* Information supplied *
* * * *

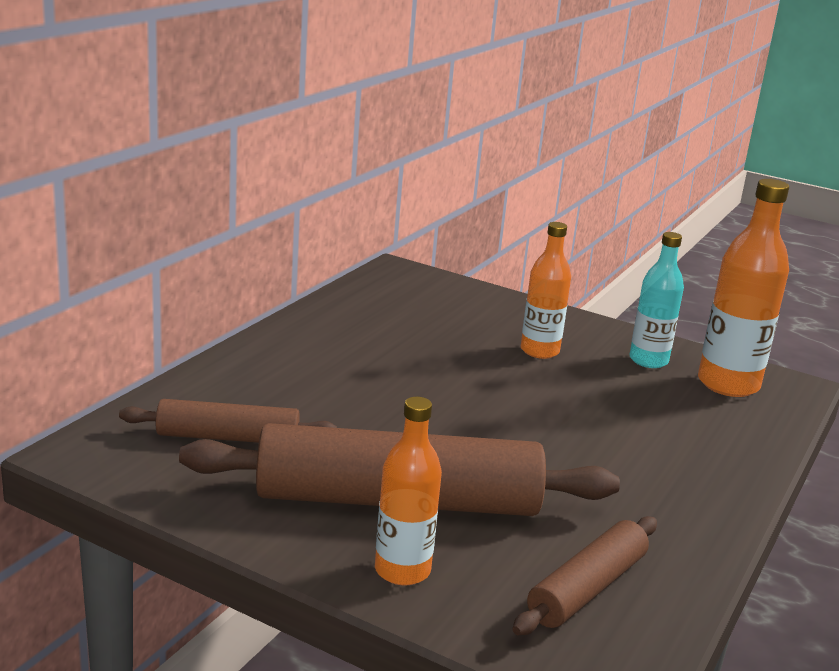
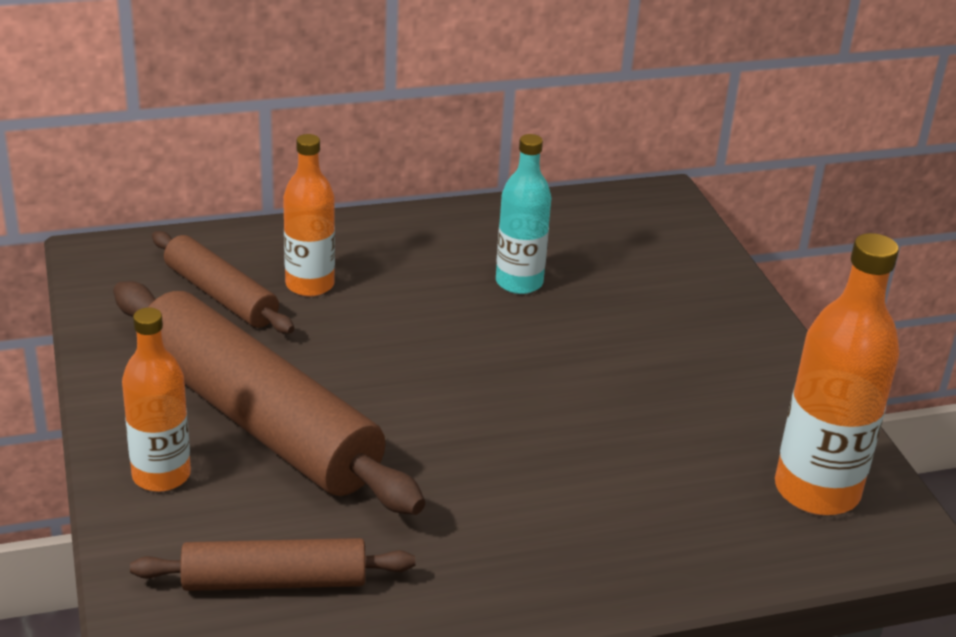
camera: 45 degrees right, 10 degrees up
(539, 351) = (656, 350): orange bottle -> orange bottle (310, 285)
(648, 360) = (768, 418): turquoise bottle -> turquoise bottle (519, 282)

* * * *

* Work order *
All of the material above is to be retyped verbatim, with its pictures omitted.

* Answer area *
camera: 45 degrees right, 10 degrees up
(539, 351) = (656, 350): orange bottle -> orange bottle (310, 285)
(648, 360) = (768, 418): turquoise bottle -> turquoise bottle (519, 282)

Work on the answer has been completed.